• [What is expected] In the records below, find the line containing "IC102: PIC12F683 -> PIC12F675" and retype it and every line after it exactly, adding nothing.

• [Raw data]
━━━━━━━━━━

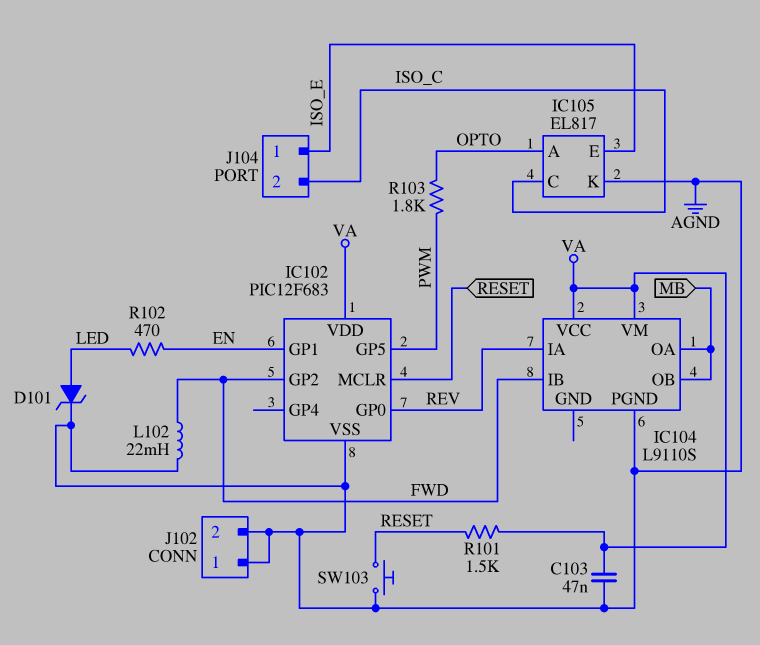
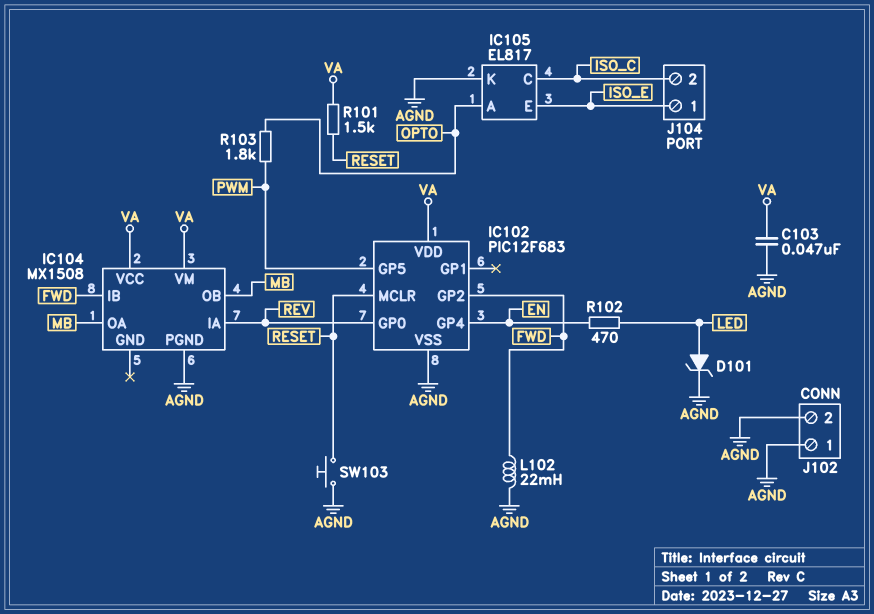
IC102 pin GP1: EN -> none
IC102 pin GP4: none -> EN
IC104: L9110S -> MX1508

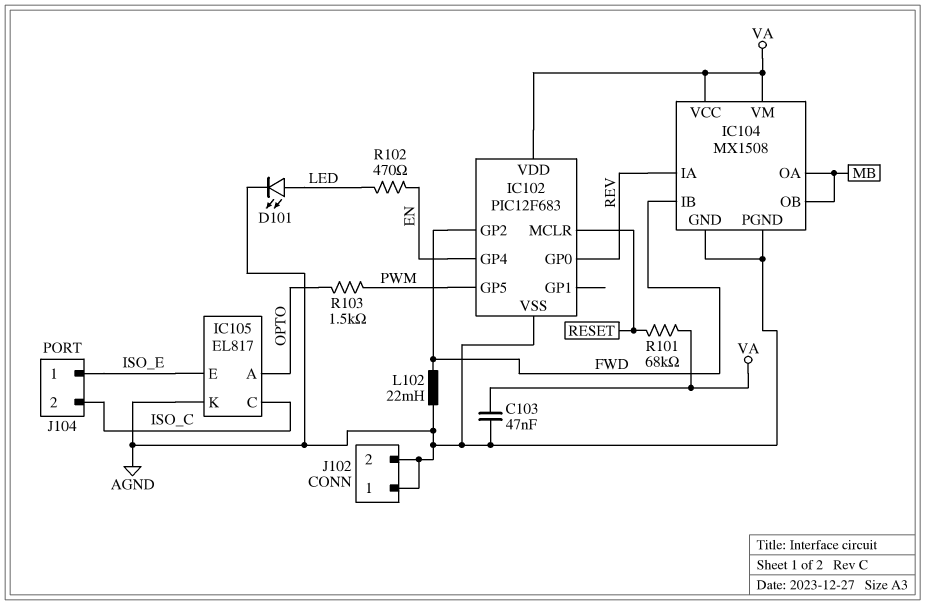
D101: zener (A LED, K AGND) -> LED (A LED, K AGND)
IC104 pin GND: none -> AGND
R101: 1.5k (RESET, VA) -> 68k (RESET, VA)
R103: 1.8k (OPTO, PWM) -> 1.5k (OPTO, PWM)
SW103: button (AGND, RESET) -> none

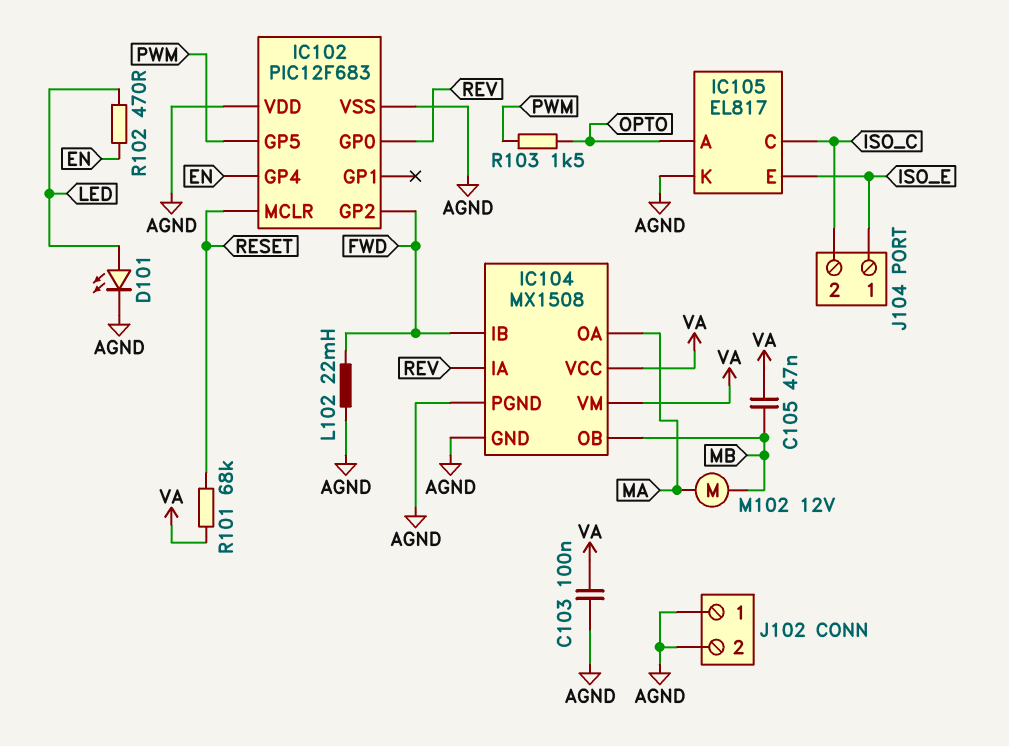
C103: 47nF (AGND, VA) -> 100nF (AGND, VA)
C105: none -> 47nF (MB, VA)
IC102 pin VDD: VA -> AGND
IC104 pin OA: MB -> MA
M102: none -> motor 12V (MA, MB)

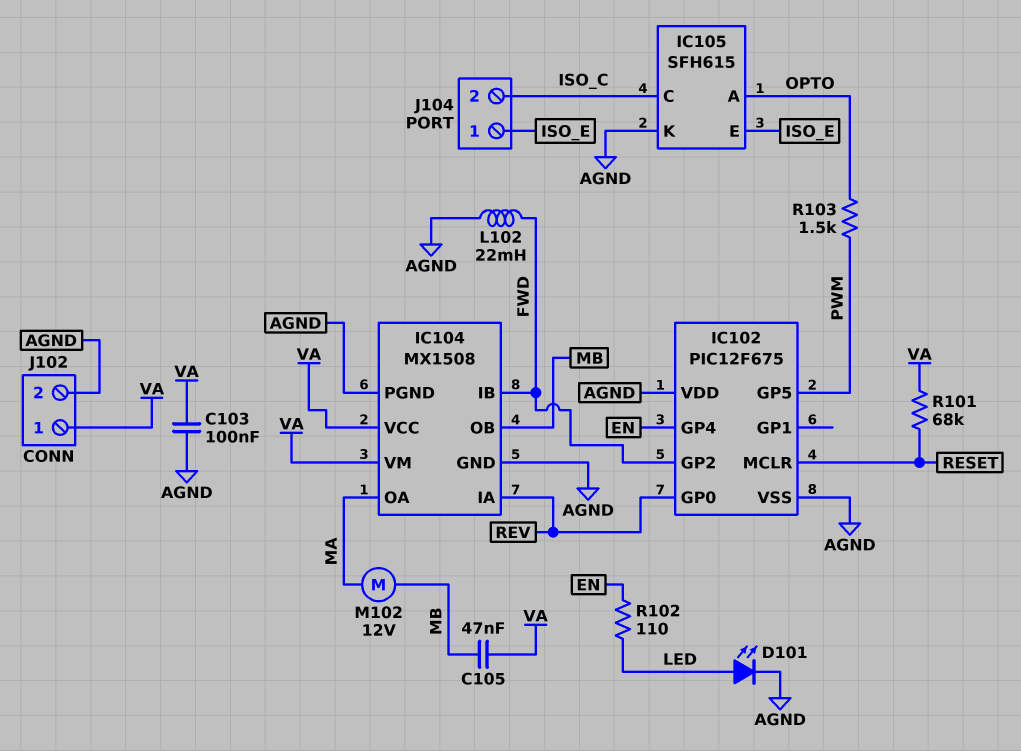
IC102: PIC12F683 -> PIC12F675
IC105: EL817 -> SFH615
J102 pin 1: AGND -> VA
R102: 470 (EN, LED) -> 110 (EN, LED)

━━━━━━━━━━

• [Result of the exercise]
IC102: PIC12F683 -> PIC12F675
IC105: EL817 -> SFH615
J102 pin 1: AGND -> VA
R102: 470 (EN, LED) -> 110 (EN, LED)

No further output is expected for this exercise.